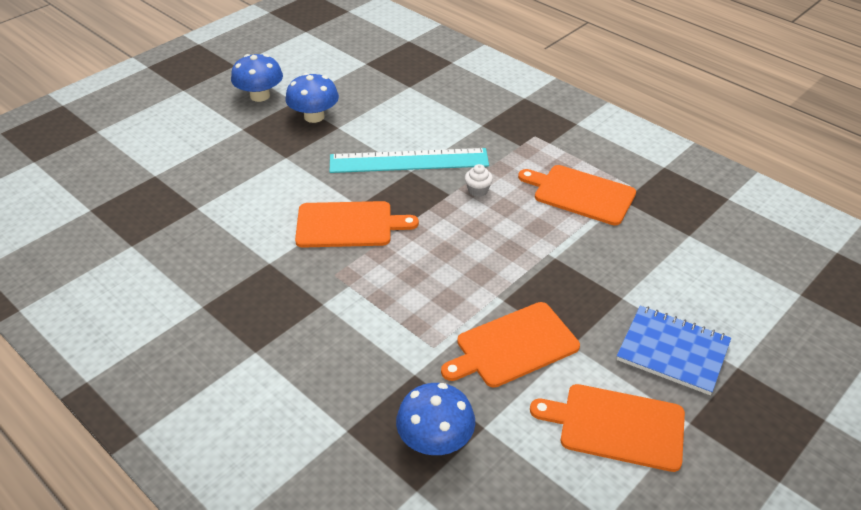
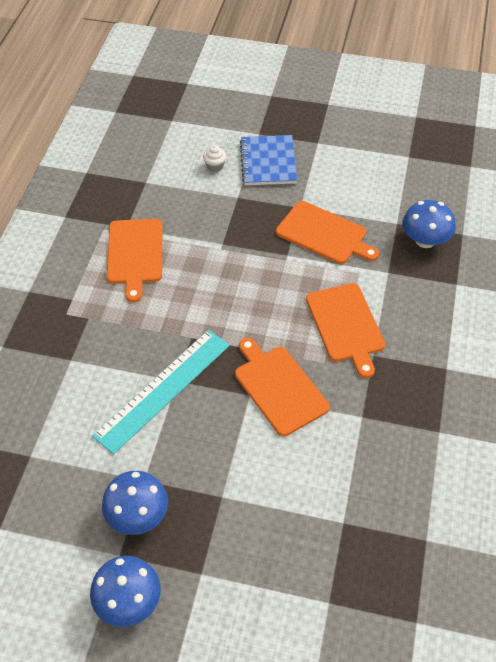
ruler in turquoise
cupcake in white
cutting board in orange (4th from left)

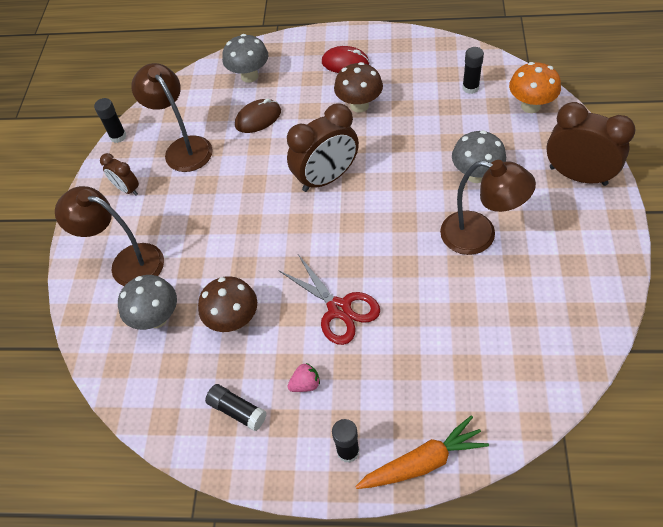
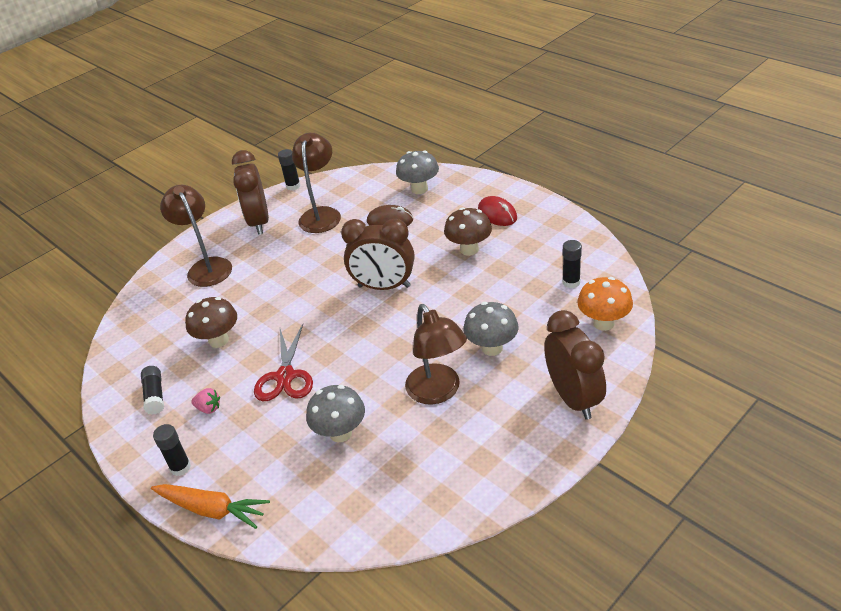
clock in brown (1st from left)
mushroom in grey (1st from left)

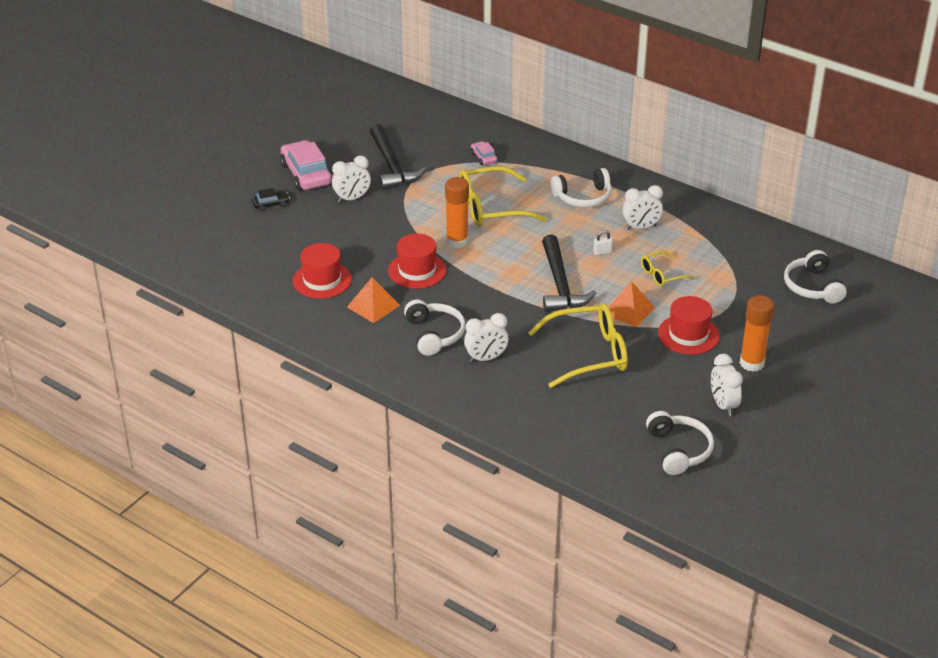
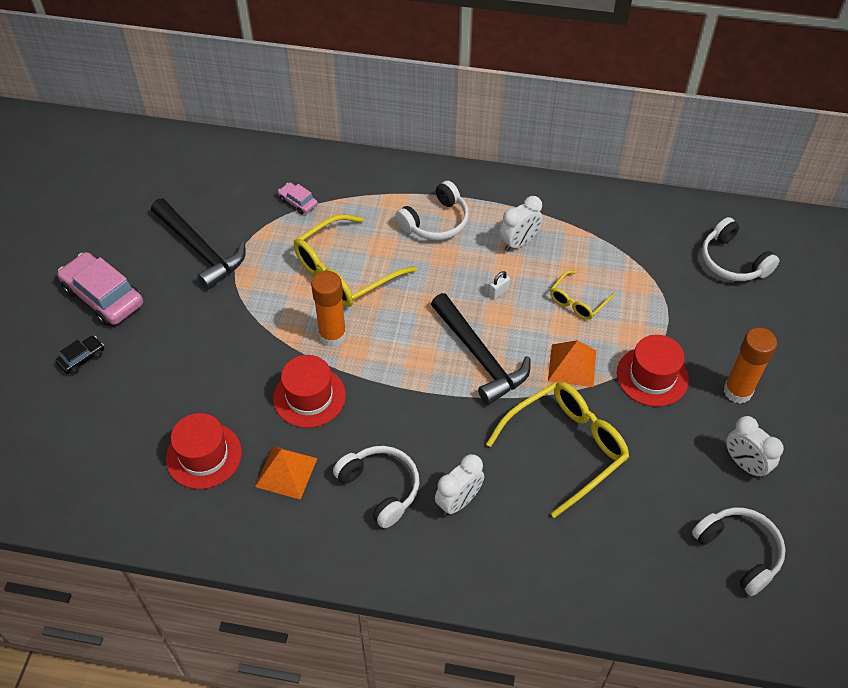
clock in white (1st from left in the first image)

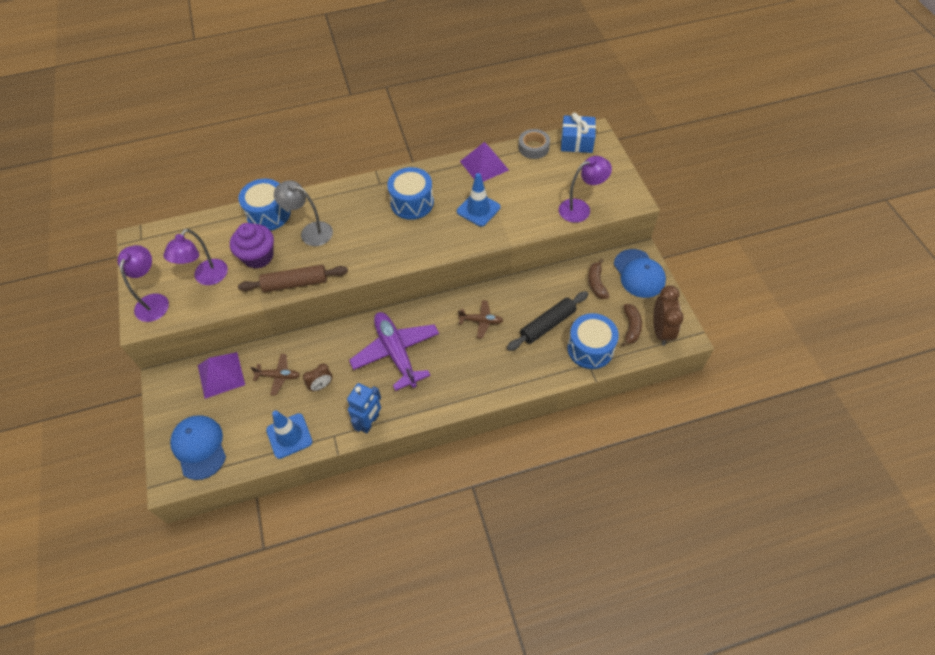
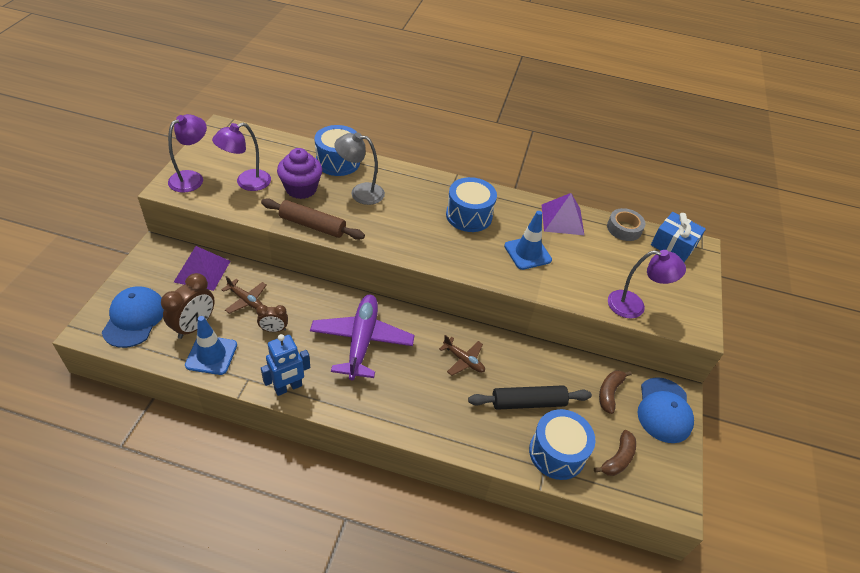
lamp in grey
clock in brown (1st from left)

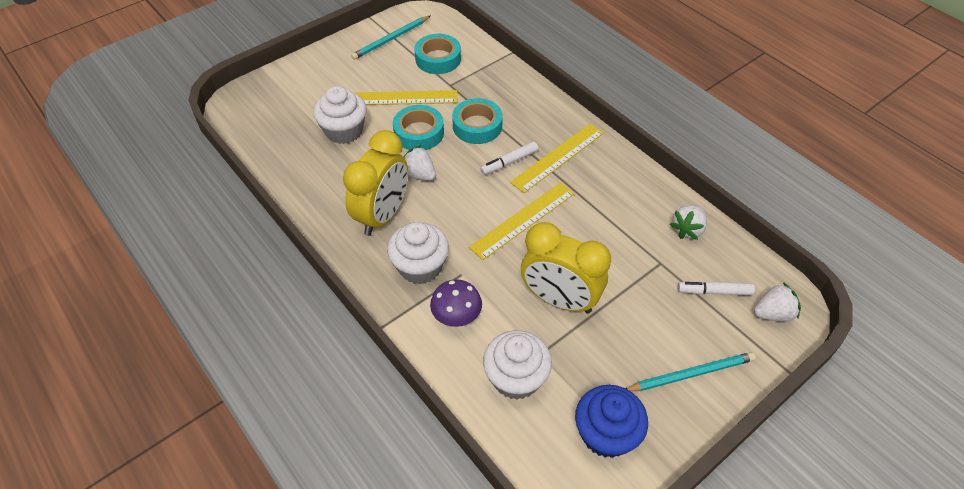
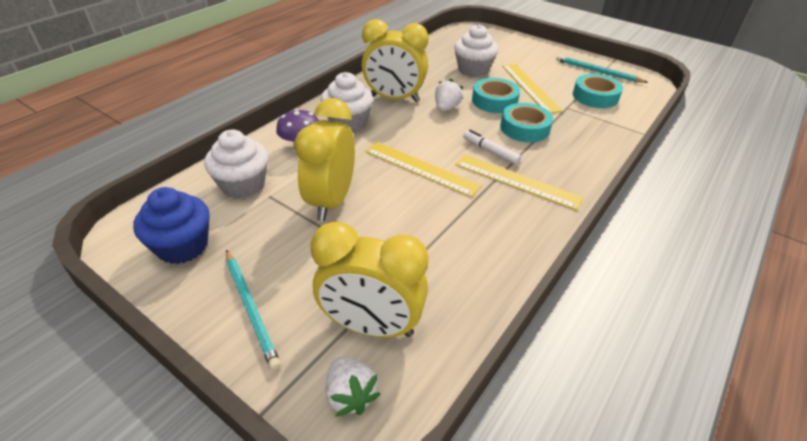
strawberry in white (2nd from left in the first image)
clock in yellow (2nd from left)

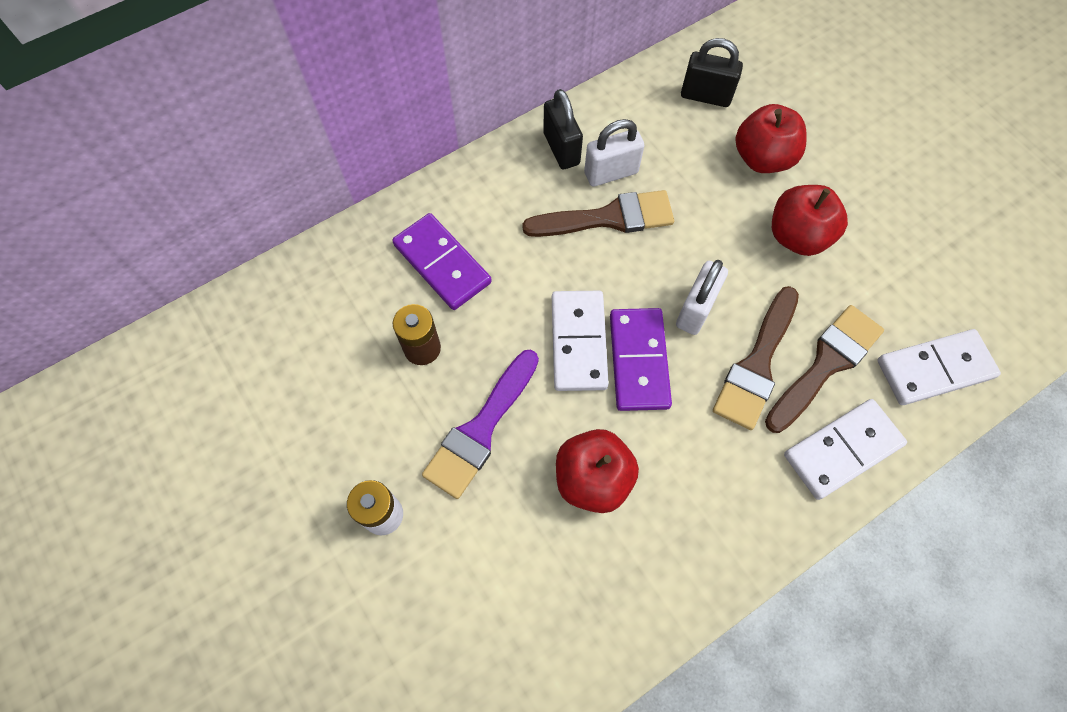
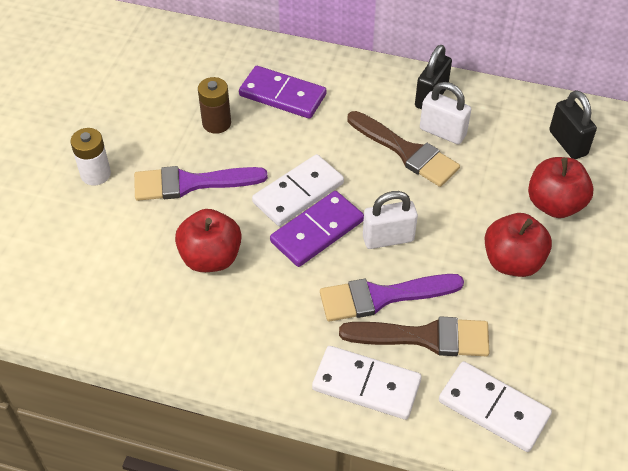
domino in purple (1st from left)
brush in purple (2nd from left)

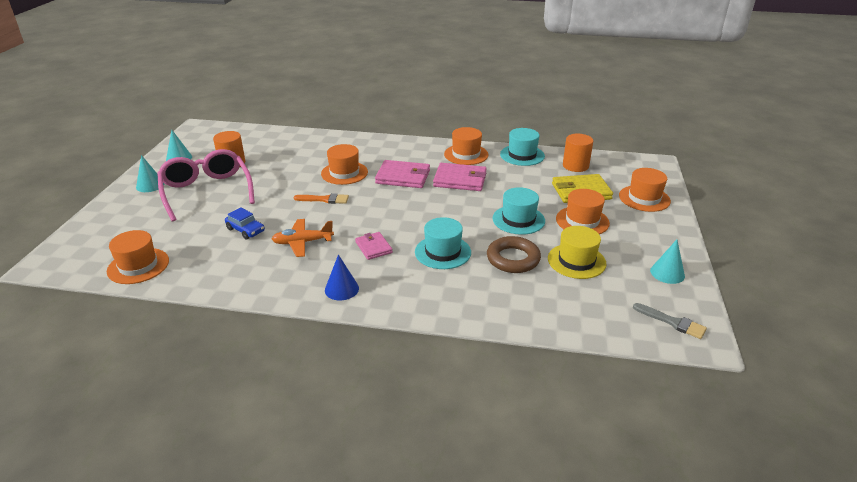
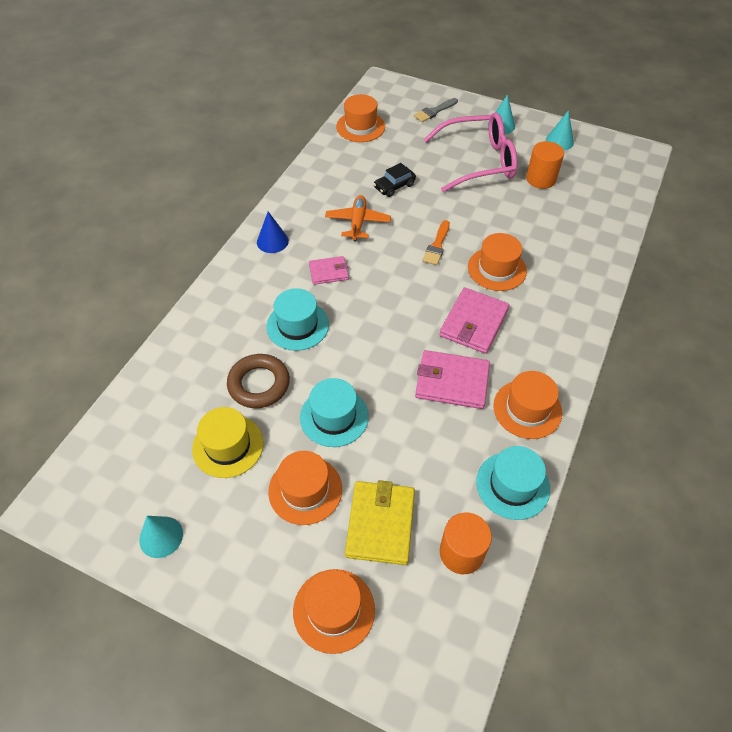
car in black
wallet in pink (2nd from left)
brush in grey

|---|

● **Description of the task**
Starting at the line with "cutting board in orange (4th from left)", reproduce exactly each line through the end of the entries, including the first and the last, and skip the pictures.

● **Final answer**
cutting board in orange (4th from left)

clock in brown (1st from left)
mushroom in grey (1st from left)

clock in white (1st from left in the first image)

lamp in grey
clock in brown (1st from left)

strawberry in white (2nd from left in the first image)
clock in yellow (2nd from left)

domino in purple (1st from left)
brush in purple (2nd from left)

car in black
wallet in pink (2nd from left)
brush in grey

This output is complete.